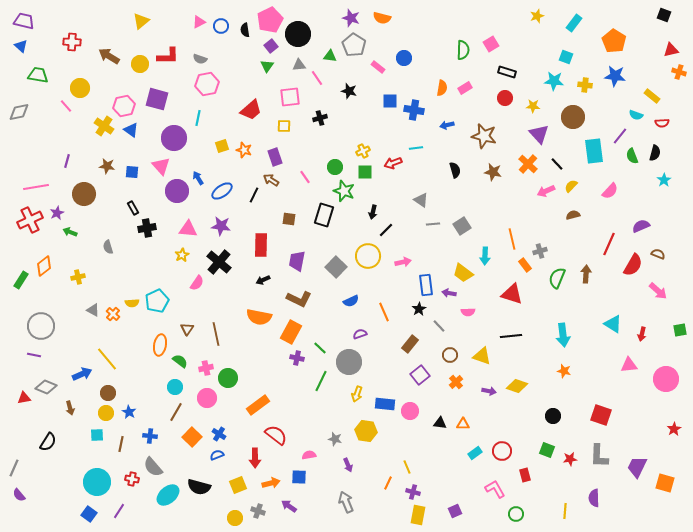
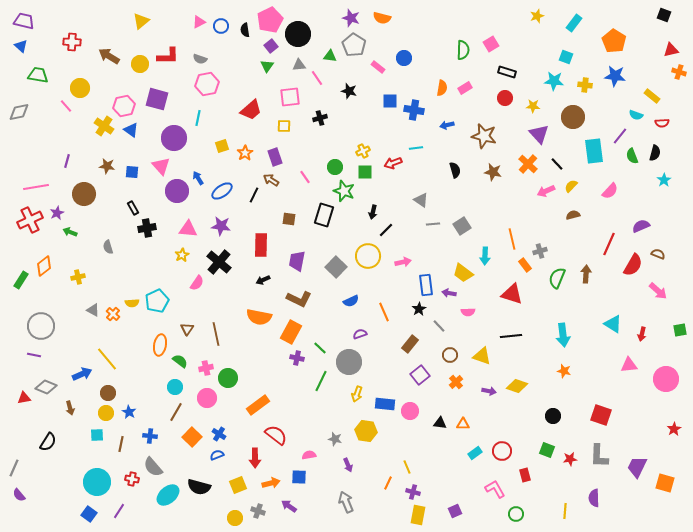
orange star at (244, 150): moved 1 px right, 3 px down; rotated 21 degrees clockwise
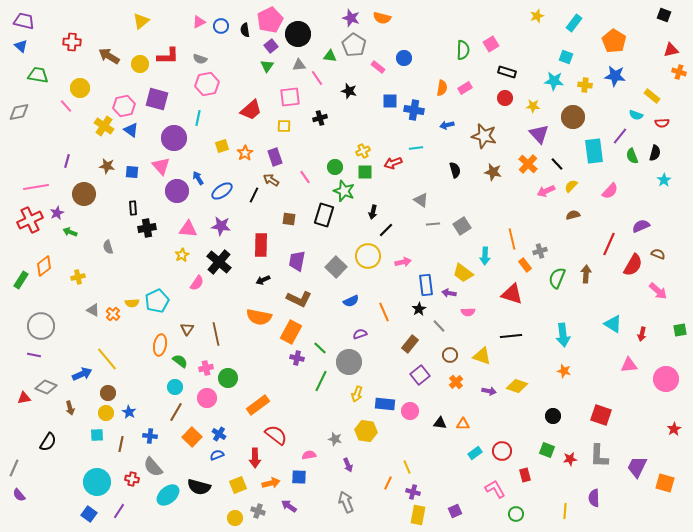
black rectangle at (133, 208): rotated 24 degrees clockwise
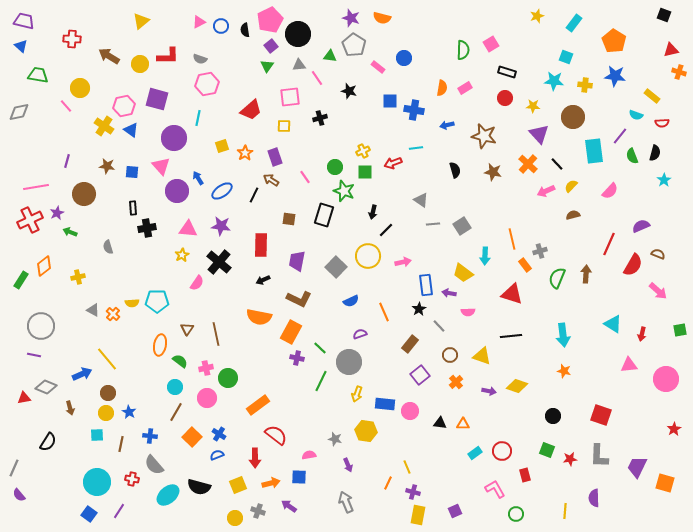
red cross at (72, 42): moved 3 px up
cyan pentagon at (157, 301): rotated 25 degrees clockwise
gray semicircle at (153, 467): moved 1 px right, 2 px up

* [Job]: Arrange the records as a JSON list of strings, one string per line with blank lines omitted, starting with the line that contains "red cross at (72, 42): moved 3 px up" and continuing through the end of the records.

* [Exercise result]:
[
  "red cross at (72, 42): moved 3 px up",
  "cyan pentagon at (157, 301): rotated 25 degrees clockwise",
  "gray semicircle at (153, 467): moved 1 px right, 2 px up"
]